» Task item
Give all of the data below again exactly, and drop the images.

» Data
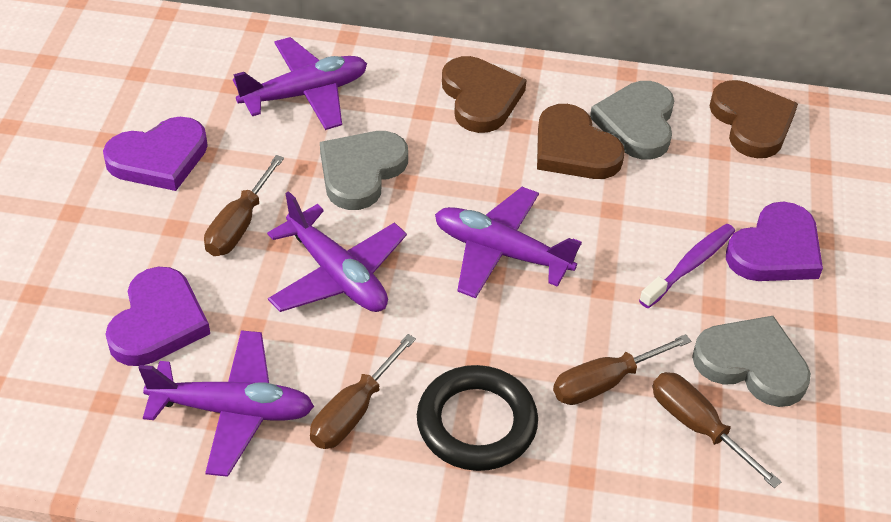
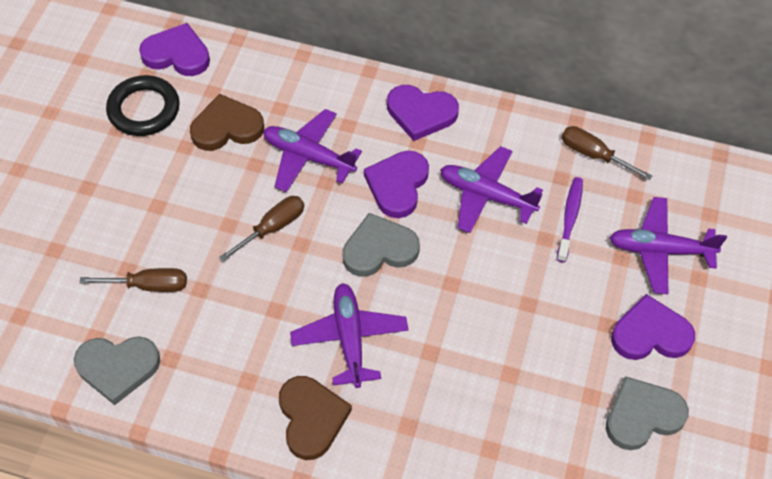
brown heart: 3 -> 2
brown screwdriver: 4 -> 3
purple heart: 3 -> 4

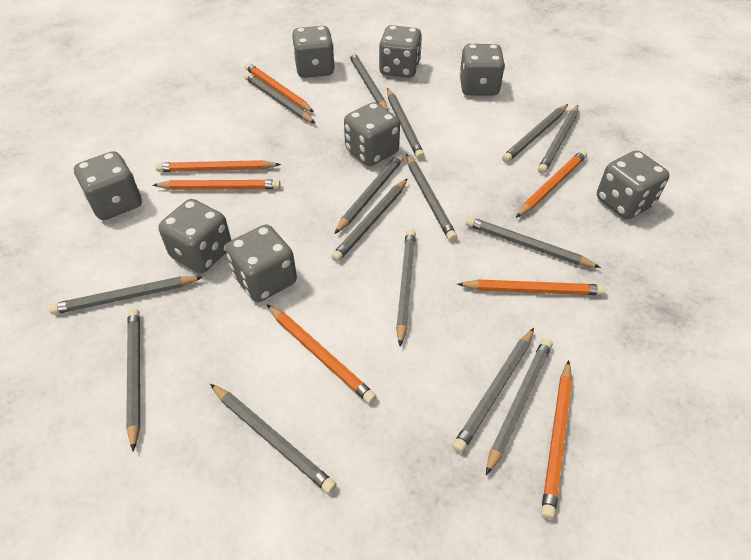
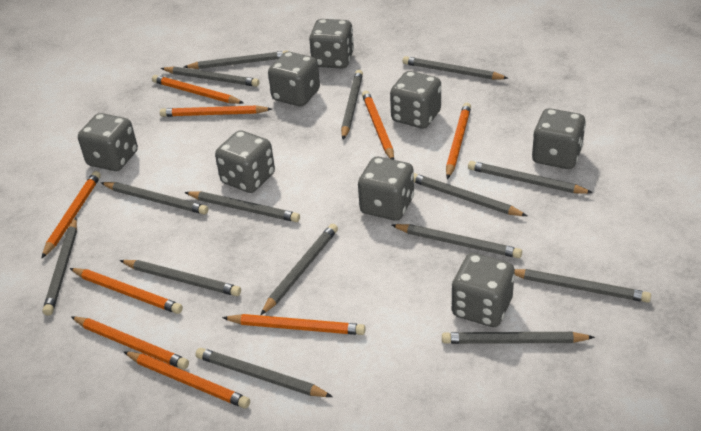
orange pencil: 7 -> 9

» Exercise answer
brown heart: 3 -> 2
brown screwdriver: 4 -> 3
purple heart: 3 -> 4

orange pencil: 7 -> 9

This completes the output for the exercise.